**Task details:**
When writing out the entries below, keep only the lines from the line with "R13: 27k (+12V, KEY2) -> 3.3k (+12V, KEY2)" to the line with "TP1: none -> test point (+12V)", both included, exactly as they are, and leave the pictures aside.
Entries provided section start
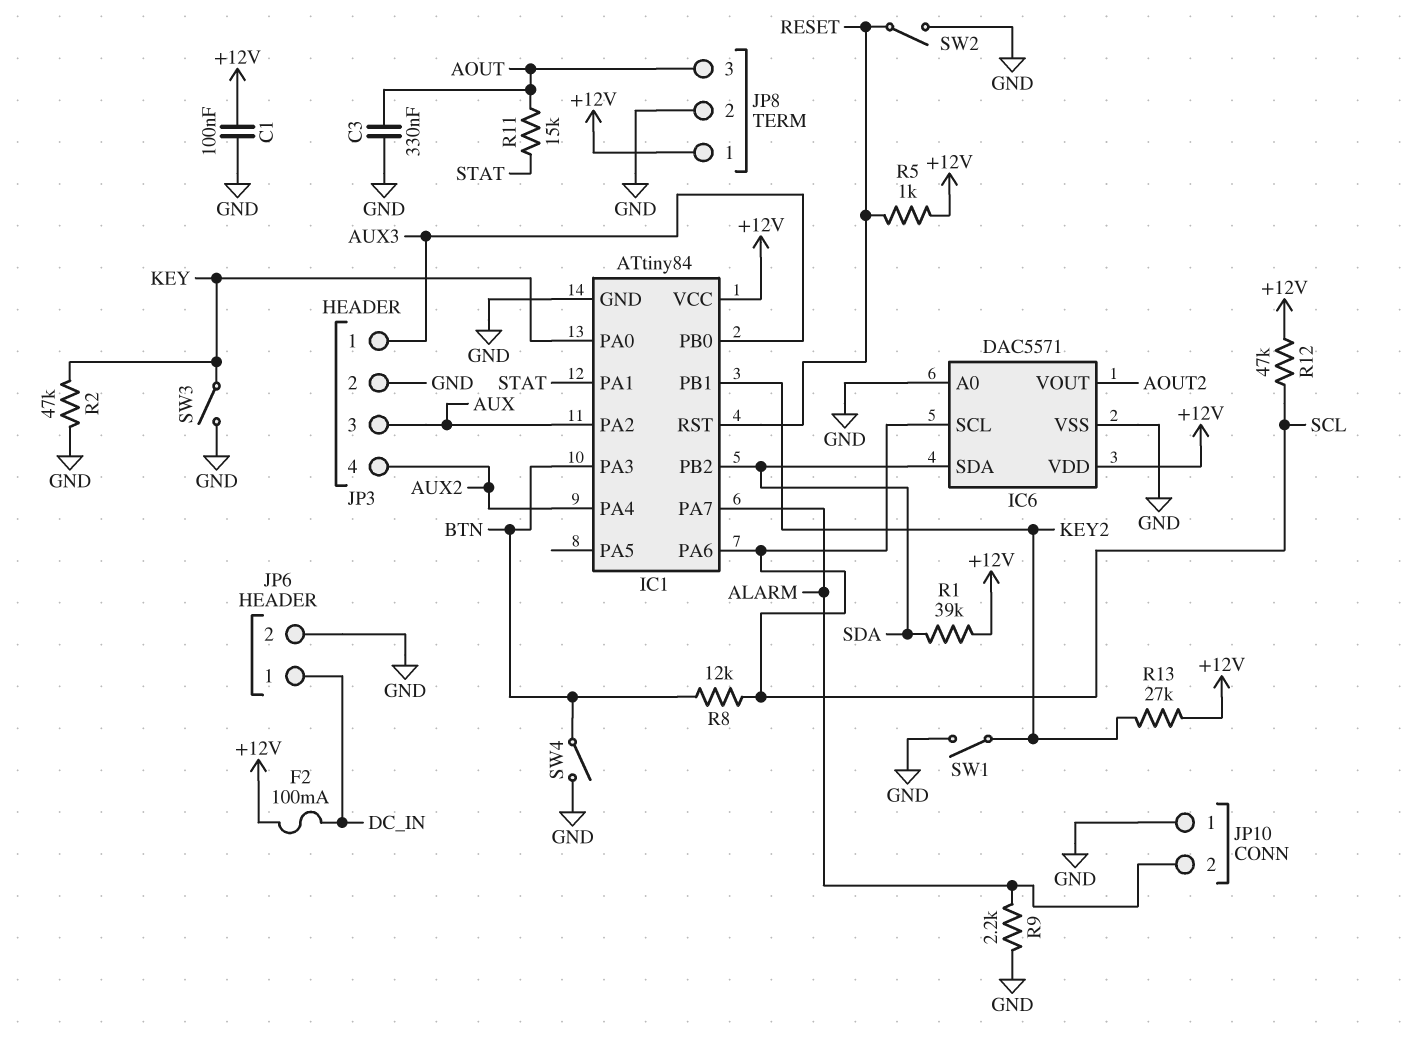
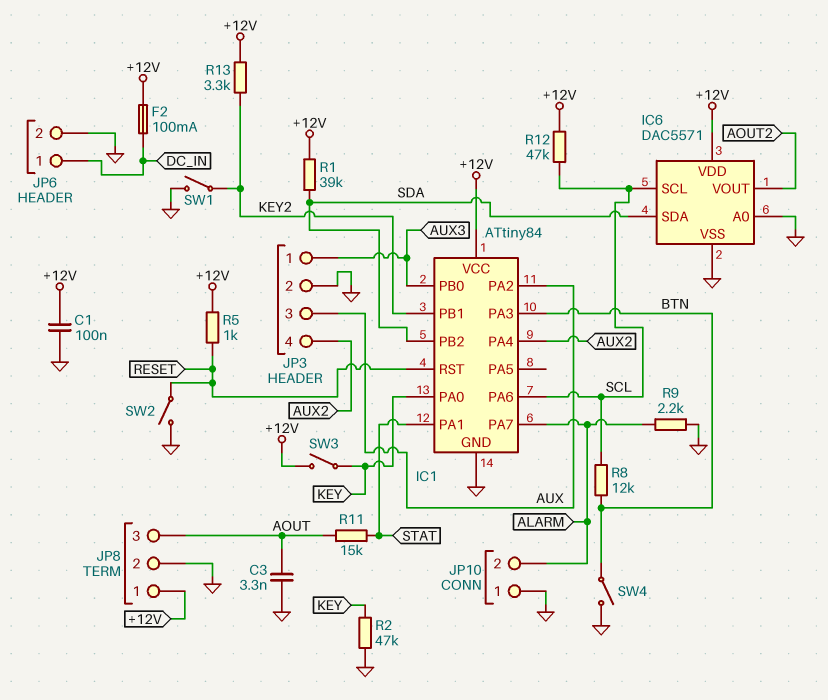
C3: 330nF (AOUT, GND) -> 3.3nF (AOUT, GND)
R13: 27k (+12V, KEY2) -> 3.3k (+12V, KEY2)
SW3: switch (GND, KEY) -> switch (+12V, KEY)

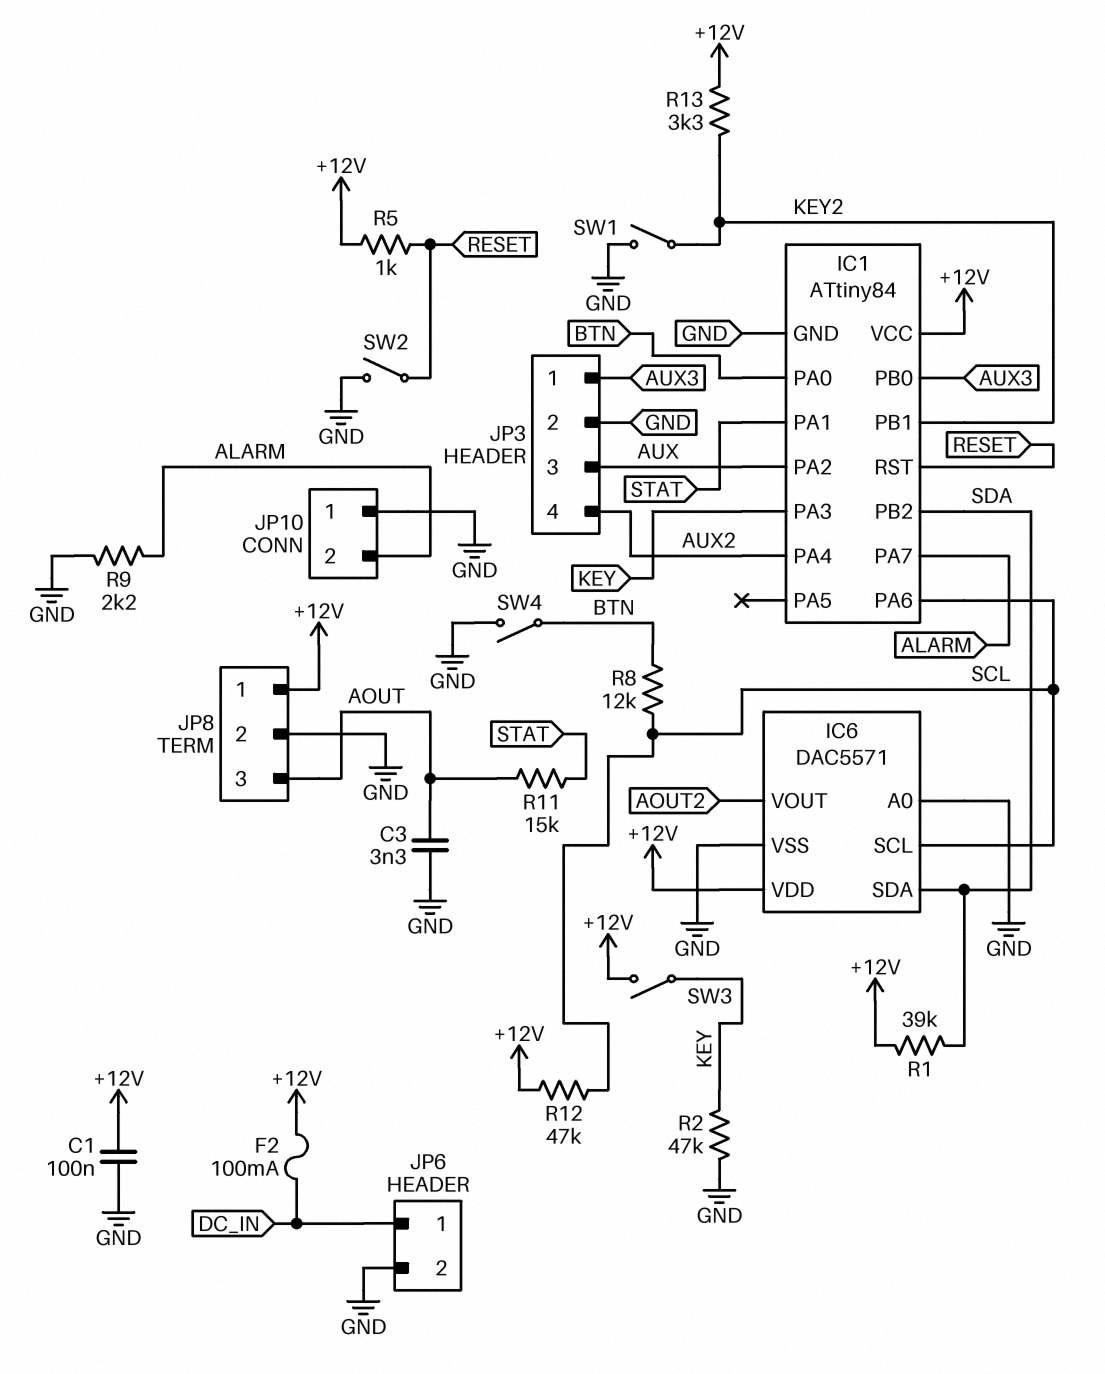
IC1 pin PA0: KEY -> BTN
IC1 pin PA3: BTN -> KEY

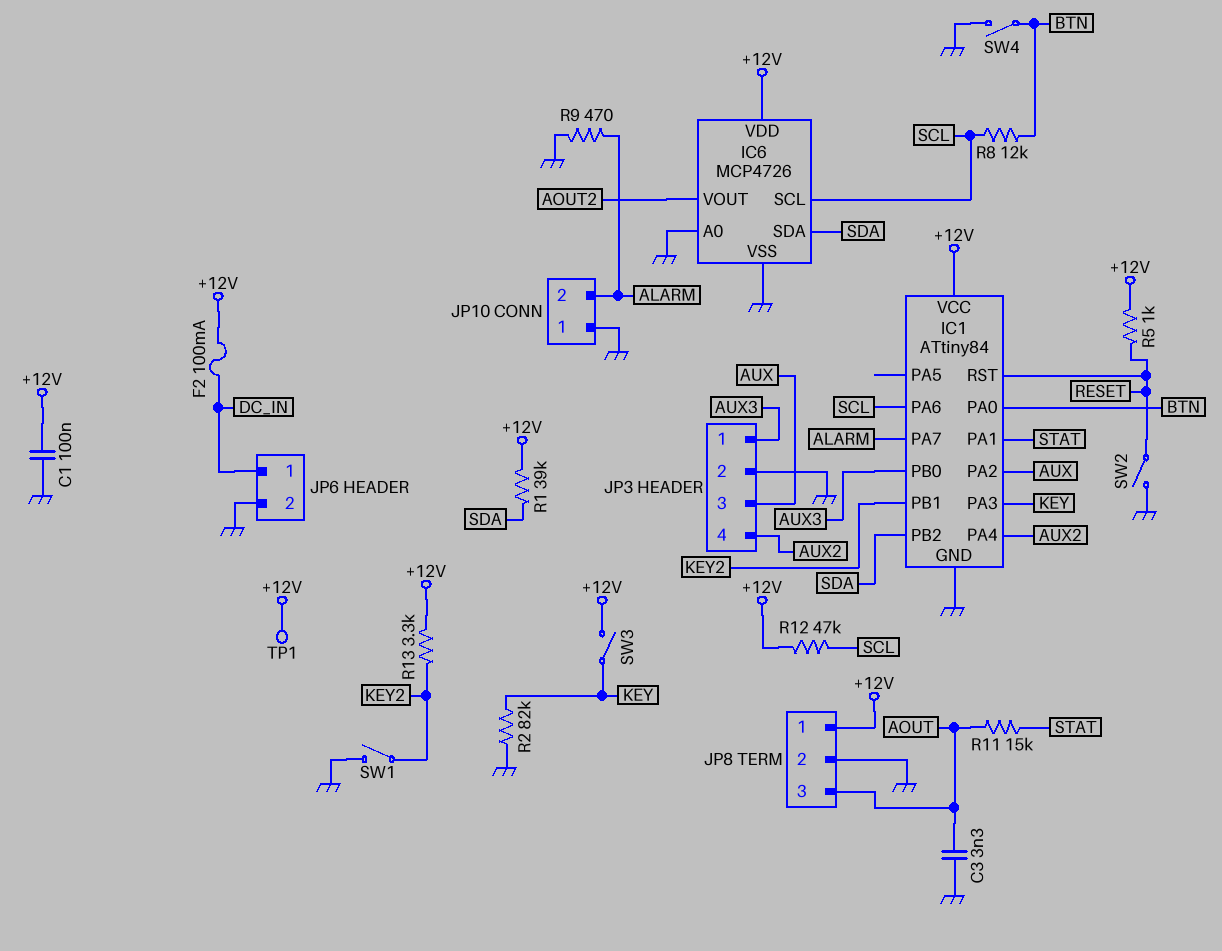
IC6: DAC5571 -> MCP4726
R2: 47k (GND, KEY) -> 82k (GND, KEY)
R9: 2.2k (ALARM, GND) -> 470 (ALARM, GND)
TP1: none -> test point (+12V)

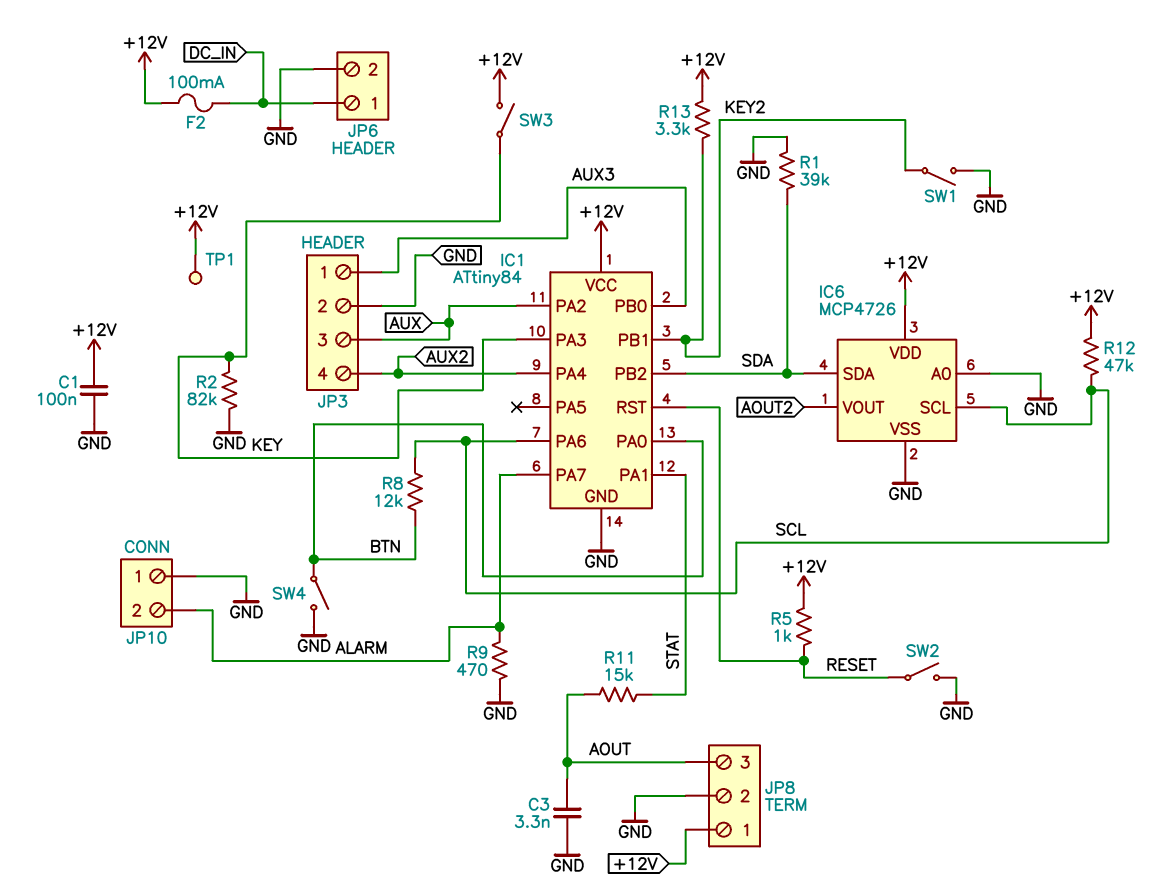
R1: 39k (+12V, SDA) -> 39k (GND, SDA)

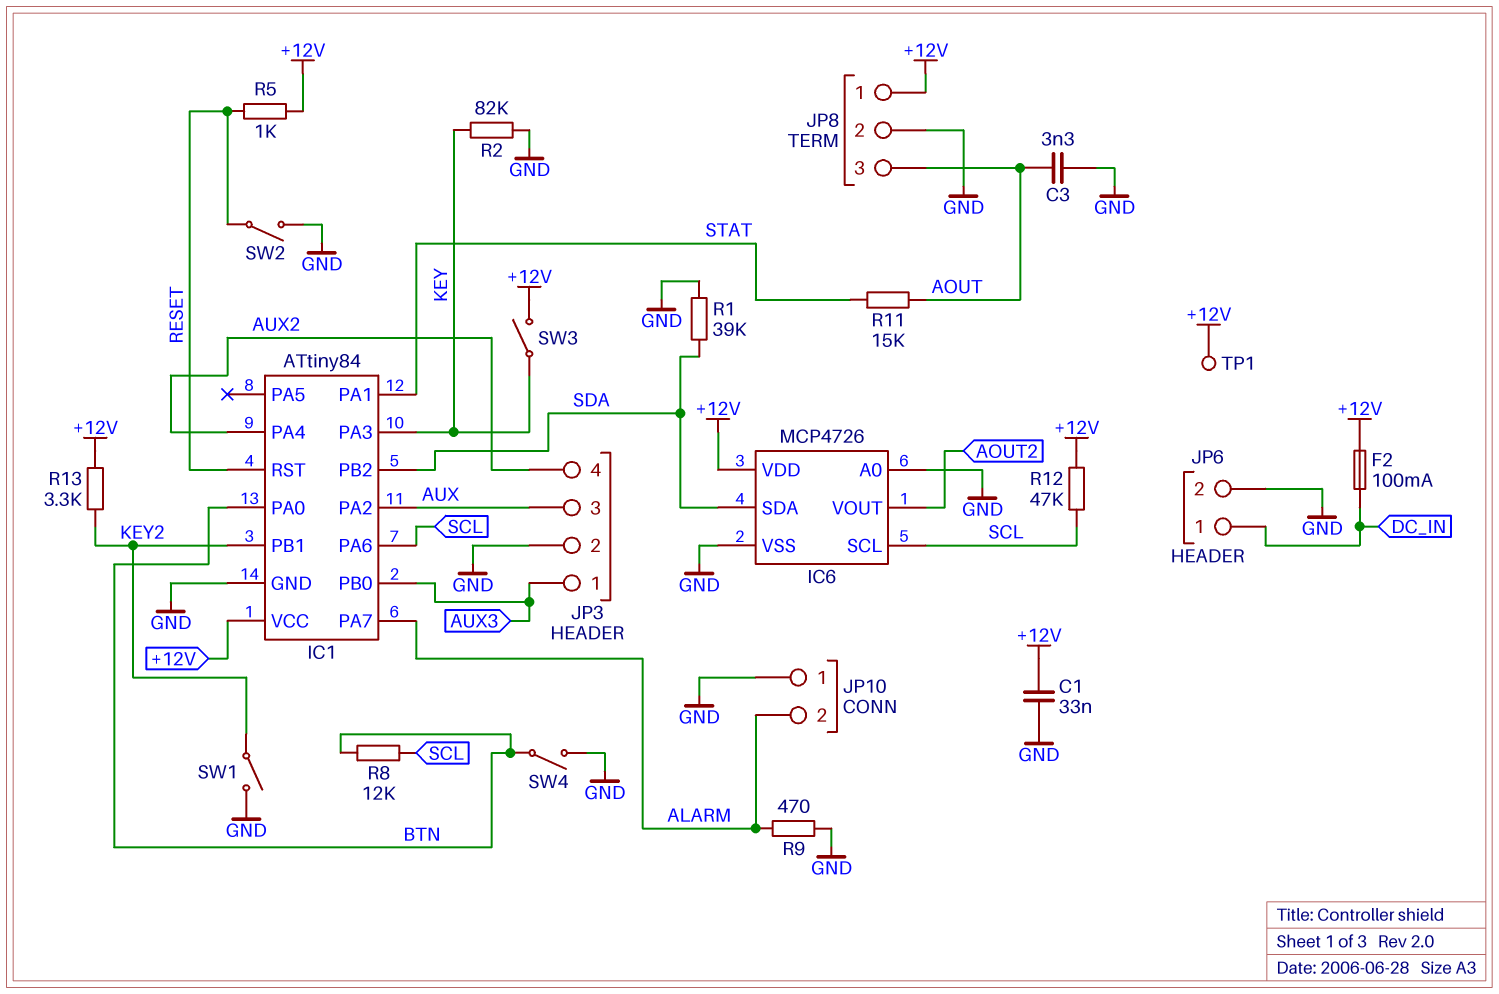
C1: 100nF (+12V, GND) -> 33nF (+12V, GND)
Entries provided section end
**Task result:**
R13: 27k (+12V, KEY2) -> 3.3k (+12V, KEY2)
SW3: switch (GND, KEY) -> switch (+12V, KEY)

IC1 pin PA0: KEY -> BTN
IC1 pin PA3: BTN -> KEY

IC6: DAC5571 -> MCP4726
R2: 47k (GND, KEY) -> 82k (GND, KEY)
R9: 2.2k (ALARM, GND) -> 470 (ALARM, GND)
TP1: none -> test point (+12V)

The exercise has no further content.